## Source material:

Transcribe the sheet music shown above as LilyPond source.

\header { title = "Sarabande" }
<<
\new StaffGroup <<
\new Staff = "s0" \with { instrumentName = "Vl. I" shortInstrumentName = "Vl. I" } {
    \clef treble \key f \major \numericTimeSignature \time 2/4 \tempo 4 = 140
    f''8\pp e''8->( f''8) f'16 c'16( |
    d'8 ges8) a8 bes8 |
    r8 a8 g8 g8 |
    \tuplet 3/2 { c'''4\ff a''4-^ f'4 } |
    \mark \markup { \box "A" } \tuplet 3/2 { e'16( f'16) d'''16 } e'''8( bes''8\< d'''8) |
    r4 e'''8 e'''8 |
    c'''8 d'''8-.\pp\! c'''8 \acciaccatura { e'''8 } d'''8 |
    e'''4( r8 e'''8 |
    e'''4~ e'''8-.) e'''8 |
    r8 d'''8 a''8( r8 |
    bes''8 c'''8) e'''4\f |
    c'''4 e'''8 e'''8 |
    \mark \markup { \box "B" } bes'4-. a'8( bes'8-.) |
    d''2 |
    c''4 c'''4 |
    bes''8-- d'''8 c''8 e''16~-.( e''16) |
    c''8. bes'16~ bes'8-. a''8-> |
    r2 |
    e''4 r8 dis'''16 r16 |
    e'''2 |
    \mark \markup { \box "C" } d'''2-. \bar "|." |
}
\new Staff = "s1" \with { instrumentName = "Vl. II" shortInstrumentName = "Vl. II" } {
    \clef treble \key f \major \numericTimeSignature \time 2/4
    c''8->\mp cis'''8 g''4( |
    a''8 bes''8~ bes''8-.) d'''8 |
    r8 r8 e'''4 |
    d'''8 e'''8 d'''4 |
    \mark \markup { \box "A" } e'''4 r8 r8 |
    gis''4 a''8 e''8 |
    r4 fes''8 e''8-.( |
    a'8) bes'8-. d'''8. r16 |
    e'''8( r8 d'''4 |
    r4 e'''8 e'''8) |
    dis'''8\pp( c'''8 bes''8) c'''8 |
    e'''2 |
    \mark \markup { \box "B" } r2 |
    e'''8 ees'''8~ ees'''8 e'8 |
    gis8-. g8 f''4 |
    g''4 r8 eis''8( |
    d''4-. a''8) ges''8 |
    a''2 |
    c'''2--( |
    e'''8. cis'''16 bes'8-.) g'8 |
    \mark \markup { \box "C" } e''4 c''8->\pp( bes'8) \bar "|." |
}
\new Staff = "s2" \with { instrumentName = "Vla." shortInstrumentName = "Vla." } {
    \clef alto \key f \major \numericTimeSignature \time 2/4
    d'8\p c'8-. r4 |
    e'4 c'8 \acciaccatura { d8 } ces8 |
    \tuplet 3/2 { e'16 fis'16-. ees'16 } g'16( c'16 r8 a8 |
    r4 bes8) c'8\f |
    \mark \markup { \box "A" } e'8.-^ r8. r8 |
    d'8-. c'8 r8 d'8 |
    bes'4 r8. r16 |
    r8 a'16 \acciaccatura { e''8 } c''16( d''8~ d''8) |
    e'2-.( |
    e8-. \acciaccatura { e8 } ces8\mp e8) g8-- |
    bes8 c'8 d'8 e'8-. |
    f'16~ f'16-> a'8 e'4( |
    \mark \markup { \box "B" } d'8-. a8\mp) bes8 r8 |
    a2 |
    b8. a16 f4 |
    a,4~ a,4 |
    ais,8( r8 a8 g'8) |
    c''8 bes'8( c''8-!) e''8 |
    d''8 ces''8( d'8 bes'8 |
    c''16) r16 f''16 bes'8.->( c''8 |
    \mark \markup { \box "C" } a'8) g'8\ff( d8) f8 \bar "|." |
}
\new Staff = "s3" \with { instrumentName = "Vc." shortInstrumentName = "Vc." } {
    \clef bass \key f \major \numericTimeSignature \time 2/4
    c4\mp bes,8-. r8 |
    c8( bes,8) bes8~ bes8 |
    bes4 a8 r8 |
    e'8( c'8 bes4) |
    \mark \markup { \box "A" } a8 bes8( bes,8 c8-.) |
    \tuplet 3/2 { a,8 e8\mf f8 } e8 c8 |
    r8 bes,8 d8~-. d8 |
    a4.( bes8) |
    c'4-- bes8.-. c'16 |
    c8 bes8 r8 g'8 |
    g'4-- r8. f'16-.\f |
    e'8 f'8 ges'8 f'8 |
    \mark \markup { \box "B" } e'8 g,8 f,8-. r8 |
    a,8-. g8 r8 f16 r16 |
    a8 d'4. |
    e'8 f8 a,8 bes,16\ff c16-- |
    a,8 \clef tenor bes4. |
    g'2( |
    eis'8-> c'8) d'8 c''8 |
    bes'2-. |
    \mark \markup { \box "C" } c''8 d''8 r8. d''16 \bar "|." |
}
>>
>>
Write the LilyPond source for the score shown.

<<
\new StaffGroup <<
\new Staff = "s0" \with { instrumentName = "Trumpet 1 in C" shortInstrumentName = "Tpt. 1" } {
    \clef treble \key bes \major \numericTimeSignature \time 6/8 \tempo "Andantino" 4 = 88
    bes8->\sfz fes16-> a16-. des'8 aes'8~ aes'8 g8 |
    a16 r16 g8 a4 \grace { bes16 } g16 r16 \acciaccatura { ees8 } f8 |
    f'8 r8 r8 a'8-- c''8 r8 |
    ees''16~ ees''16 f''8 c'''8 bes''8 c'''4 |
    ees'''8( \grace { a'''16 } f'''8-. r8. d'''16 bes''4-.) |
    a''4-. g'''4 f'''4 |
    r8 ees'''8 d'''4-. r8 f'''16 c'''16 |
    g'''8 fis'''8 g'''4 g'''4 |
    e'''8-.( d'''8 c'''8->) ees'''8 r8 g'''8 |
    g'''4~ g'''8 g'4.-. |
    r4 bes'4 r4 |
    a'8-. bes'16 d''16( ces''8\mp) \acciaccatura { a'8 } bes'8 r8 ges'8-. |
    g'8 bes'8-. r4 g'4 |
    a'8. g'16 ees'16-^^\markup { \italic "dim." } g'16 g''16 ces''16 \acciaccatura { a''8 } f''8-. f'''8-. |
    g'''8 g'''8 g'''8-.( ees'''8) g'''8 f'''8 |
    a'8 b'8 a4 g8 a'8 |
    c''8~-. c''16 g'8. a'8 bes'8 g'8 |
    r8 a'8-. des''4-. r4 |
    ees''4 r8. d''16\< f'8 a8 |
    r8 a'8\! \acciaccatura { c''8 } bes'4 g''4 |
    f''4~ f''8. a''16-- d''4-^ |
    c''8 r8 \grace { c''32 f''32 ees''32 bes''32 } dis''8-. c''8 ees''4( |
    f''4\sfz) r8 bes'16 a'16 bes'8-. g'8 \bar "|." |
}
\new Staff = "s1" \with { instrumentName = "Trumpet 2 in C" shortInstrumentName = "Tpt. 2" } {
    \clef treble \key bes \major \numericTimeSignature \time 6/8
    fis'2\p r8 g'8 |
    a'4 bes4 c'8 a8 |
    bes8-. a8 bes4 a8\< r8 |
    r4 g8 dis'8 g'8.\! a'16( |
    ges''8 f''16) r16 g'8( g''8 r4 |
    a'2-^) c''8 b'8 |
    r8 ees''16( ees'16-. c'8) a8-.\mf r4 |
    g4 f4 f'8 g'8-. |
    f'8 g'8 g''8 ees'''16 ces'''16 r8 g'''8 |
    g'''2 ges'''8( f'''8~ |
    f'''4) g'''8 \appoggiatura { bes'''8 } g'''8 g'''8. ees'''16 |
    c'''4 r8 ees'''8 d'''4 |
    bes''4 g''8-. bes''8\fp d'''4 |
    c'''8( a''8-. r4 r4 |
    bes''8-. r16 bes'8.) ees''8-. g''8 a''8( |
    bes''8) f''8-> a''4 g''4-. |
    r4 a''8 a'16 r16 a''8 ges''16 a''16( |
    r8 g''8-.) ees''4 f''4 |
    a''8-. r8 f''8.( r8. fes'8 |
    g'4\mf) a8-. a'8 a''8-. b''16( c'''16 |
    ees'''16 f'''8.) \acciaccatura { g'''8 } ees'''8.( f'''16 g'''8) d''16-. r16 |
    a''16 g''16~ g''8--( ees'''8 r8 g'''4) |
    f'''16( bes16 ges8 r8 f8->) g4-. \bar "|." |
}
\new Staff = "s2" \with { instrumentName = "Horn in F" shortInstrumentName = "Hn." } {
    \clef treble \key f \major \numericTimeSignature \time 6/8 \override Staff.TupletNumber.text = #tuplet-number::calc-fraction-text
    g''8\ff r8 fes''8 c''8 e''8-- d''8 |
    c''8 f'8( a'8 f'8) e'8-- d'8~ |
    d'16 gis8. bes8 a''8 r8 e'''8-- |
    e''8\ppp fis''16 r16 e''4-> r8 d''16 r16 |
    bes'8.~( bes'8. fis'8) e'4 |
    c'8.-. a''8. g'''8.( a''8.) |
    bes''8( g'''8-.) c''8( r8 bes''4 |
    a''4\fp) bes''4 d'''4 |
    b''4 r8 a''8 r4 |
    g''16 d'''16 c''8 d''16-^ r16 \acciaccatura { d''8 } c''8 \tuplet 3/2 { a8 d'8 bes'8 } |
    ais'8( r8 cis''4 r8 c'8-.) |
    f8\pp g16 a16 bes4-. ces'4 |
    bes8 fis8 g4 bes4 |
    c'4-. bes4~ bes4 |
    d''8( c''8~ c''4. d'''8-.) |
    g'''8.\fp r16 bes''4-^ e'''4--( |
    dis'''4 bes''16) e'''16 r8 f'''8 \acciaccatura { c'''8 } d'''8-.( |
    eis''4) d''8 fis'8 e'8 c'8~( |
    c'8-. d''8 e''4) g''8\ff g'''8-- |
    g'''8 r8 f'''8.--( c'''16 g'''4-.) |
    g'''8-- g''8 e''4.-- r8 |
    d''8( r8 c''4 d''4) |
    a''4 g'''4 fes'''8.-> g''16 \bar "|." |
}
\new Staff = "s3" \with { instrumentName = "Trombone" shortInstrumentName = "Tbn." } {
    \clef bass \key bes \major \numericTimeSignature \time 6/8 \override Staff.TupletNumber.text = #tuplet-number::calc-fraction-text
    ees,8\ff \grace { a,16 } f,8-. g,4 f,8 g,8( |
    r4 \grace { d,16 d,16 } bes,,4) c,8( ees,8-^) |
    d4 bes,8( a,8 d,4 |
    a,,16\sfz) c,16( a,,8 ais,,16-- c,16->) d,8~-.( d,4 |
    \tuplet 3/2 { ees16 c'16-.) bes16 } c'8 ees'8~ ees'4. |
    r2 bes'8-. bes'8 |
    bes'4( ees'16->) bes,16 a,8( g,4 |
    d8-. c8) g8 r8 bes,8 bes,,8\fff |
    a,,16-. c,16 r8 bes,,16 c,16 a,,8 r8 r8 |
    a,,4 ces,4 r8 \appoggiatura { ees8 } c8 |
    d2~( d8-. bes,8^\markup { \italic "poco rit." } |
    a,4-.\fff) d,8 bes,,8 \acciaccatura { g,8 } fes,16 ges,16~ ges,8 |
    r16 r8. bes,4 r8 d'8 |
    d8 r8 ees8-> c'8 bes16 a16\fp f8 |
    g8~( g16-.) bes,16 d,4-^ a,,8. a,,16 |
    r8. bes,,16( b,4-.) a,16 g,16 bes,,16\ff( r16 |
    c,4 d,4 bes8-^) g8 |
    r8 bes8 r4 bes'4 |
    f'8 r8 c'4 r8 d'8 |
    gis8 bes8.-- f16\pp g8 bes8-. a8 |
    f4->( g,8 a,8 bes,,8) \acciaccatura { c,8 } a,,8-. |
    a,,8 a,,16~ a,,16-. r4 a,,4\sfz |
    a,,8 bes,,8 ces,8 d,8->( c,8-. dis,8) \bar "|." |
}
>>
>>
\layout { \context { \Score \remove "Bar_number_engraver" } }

## Exercise prompt:
Please return each line of the listing above that contains the string "override", copying every such line in full.

## Exercise result:
    \clef treble \key f \major \numericTimeSignature \time 6/8 \override Staff.TupletNumber.text = #tuplet-number::calc-fraction-text
    \clef bass \key bes \major \numericTimeSignature \time 6/8 \override Staff.TupletNumber.text = #tuplet-number::calc-fraction-text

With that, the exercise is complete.